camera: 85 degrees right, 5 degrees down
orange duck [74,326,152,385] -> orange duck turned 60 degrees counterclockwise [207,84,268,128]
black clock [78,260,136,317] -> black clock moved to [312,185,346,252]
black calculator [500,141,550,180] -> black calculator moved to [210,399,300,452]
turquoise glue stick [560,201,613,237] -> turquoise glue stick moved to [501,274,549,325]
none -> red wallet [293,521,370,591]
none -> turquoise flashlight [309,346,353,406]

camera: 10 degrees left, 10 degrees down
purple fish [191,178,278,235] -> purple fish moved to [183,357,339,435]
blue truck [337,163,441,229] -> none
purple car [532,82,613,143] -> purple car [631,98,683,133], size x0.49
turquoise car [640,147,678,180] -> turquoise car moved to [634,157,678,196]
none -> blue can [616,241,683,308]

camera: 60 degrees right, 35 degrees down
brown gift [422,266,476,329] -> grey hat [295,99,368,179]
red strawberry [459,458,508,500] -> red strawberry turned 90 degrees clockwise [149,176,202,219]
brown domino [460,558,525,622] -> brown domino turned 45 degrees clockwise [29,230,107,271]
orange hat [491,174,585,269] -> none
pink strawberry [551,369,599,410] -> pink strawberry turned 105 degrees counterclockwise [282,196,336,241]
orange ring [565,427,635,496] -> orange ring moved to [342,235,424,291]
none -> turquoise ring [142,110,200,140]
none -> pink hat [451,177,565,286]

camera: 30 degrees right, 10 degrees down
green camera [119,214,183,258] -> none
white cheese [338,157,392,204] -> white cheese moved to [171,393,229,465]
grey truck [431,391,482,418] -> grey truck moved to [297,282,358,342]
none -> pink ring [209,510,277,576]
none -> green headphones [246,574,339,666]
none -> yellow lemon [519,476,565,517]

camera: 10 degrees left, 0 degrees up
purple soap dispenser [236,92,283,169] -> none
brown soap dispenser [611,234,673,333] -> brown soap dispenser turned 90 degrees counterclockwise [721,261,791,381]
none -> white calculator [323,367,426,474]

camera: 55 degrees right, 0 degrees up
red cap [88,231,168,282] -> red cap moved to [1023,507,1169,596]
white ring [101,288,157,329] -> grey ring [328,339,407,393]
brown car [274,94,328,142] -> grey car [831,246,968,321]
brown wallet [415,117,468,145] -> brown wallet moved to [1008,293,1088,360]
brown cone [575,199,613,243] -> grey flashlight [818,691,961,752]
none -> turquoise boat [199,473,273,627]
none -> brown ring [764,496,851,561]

Exercise
From the data above, reproduce word for word the lines running from the line with "orange hat [491,174,585,269] -> none" to the line with "white cheese [338,157,392,204]", ends included.

Exercise output
orange hat [491,174,585,269] -> none
pink strawberry [551,369,599,410] -> pink strawberry turned 105 degrees counterclockwise [282,196,336,241]
orange ring [565,427,635,496] -> orange ring moved to [342,235,424,291]
none -> turquoise ring [142,110,200,140]
none -> pink hat [451,177,565,286]

camera: 30 degrees right, 10 degrees down
green camera [119,214,183,258] -> none
white cheese [338,157,392,204] -> white cheese moved to [171,393,229,465]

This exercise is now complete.